# [What you have to do]
Copy every entry word for word, but skip the pictures.

# [Records to use]
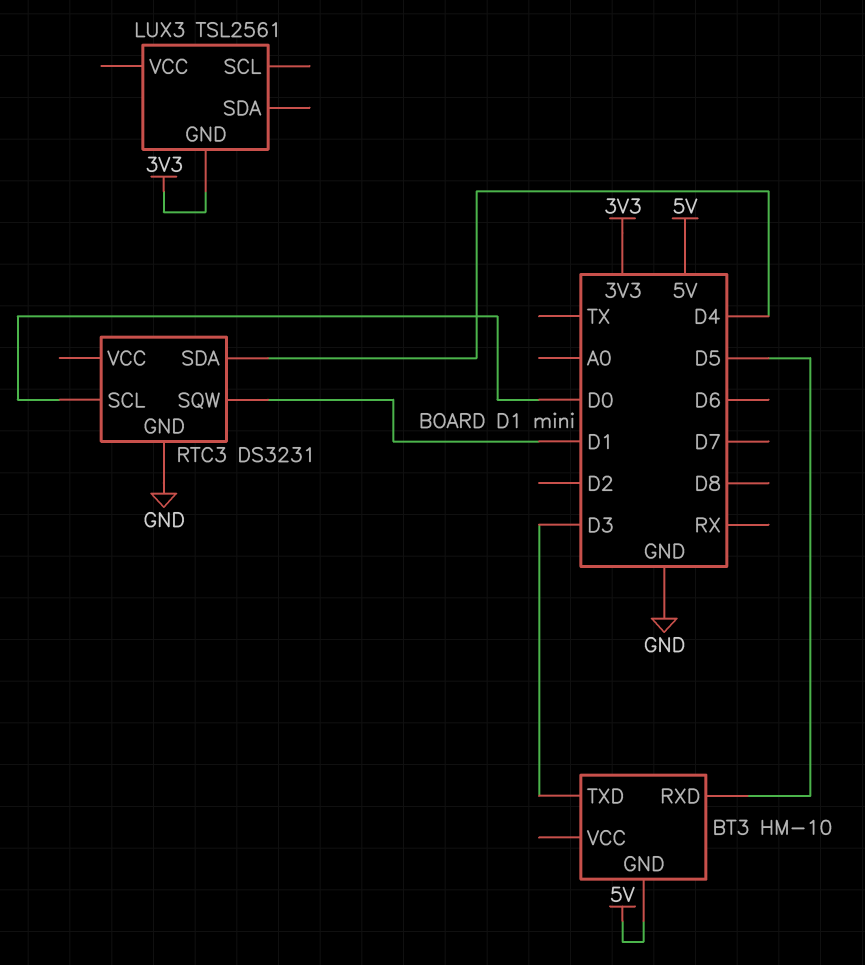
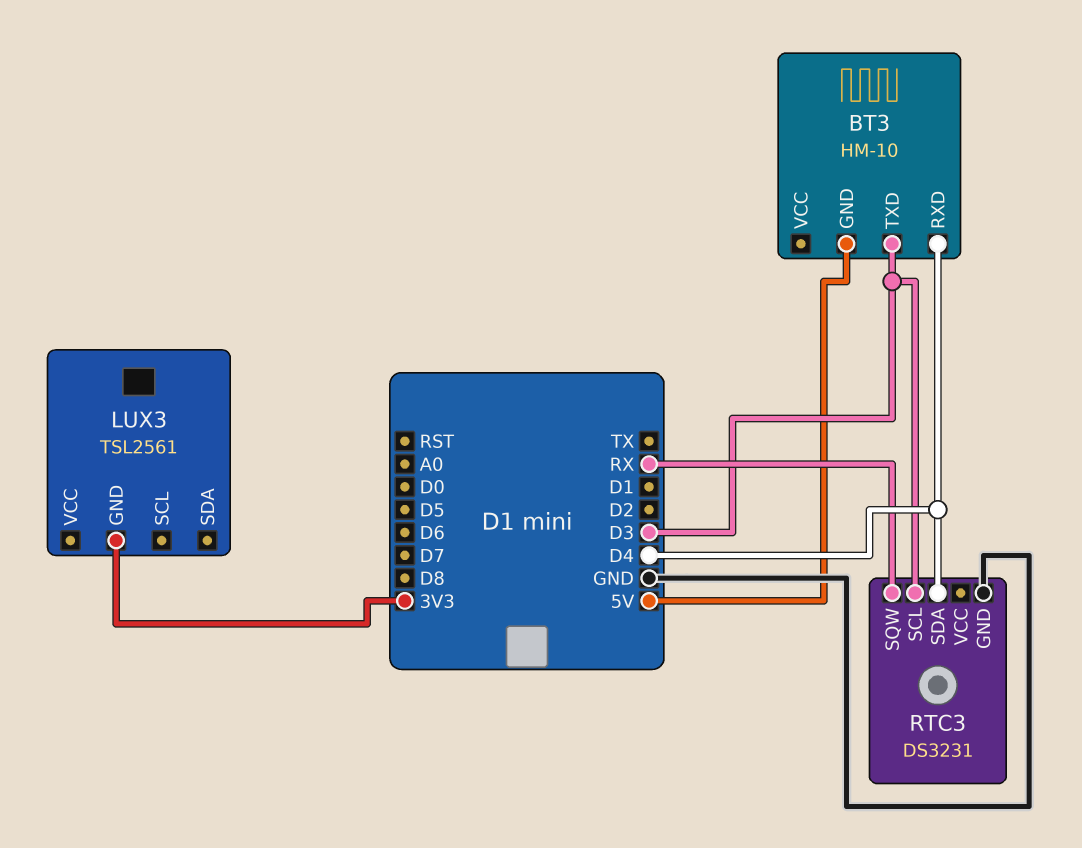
BT3 pin RXD: D5 -> D4
RTC3 pin SCL: D0 -> D3
RTC3 pin SQW: D1 -> RX

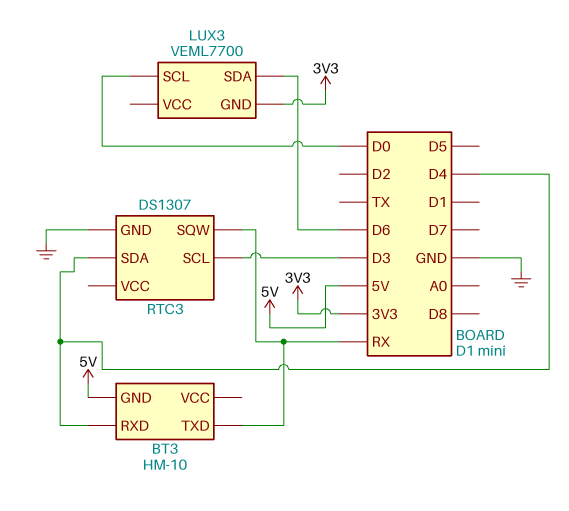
BT3 pin TXD: D3 -> RX
LUX3: TSL2561 -> VEML7700
LUX3 pin SCL: none -> D0
LUX3 pin SDA: none -> D6
RTC3: DS3231 -> DS1307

# [Finished exercise]
BT3 pin RXD: D5 -> D4
RTC3 pin SCL: D0 -> D3
RTC3 pin SQW: D1 -> RX

BT3 pin TXD: D3 -> RX
LUX3: TSL2561 -> VEML7700
LUX3 pin SCL: none -> D0
LUX3 pin SDA: none -> D6
RTC3: DS3231 -> DS1307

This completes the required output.